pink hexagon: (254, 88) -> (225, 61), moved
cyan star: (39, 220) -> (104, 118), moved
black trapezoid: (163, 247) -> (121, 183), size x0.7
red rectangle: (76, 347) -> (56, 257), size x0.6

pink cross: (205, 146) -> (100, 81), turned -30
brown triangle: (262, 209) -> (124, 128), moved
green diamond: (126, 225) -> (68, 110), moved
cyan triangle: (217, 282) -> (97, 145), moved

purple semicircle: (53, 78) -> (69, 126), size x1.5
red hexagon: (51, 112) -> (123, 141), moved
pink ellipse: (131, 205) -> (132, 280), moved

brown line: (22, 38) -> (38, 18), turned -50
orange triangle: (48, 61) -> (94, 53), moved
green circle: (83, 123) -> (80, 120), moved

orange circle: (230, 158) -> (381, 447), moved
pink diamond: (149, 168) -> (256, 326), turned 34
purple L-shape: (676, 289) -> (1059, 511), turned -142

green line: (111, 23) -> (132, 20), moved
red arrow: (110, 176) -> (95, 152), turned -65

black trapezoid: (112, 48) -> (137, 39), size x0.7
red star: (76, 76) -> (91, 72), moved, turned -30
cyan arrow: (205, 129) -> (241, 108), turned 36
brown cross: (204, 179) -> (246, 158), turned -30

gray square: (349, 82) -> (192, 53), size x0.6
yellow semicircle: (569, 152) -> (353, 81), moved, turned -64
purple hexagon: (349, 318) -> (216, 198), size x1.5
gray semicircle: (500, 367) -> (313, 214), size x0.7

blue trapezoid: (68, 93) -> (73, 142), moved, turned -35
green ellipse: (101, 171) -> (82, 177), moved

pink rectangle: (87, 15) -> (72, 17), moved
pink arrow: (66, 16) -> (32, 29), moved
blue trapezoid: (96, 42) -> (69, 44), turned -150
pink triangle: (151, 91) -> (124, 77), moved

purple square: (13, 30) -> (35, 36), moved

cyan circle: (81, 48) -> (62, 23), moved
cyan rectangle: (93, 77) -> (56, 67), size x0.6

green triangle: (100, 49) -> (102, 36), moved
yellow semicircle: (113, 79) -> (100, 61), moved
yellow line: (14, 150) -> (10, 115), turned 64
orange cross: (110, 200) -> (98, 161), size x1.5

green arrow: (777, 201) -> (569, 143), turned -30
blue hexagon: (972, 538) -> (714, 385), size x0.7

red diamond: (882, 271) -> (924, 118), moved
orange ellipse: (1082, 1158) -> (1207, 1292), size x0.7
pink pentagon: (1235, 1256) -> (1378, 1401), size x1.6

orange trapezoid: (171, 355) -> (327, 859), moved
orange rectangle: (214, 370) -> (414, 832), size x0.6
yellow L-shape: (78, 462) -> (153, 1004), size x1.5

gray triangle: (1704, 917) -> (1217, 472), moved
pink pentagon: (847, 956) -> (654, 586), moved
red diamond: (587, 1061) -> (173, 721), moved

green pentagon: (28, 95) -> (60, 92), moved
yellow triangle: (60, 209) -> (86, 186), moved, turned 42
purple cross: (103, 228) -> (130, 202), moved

----

Exercise requirements ▸ After locating the line with "red star: (76, 76)" above, return that line and every later line through the one with "blue trapezoid: (68, 93)", word for word and with nothing else.

Response ▸
red star: (76, 76) -> (91, 72), moved, turned -30
cyan arrow: (205, 129) -> (241, 108), turned 36
brown cross: (204, 179) -> (246, 158), turned -30

gray square: (349, 82) -> (192, 53), size x0.6
yellow semicircle: (569, 152) -> (353, 81), moved, turned -64
purple hexagon: (349, 318) -> (216, 198), size x1.5
gray semicircle: (500, 367) -> (313, 214), size x0.7

blue trapezoid: (68, 93) -> (73, 142), moved, turned -35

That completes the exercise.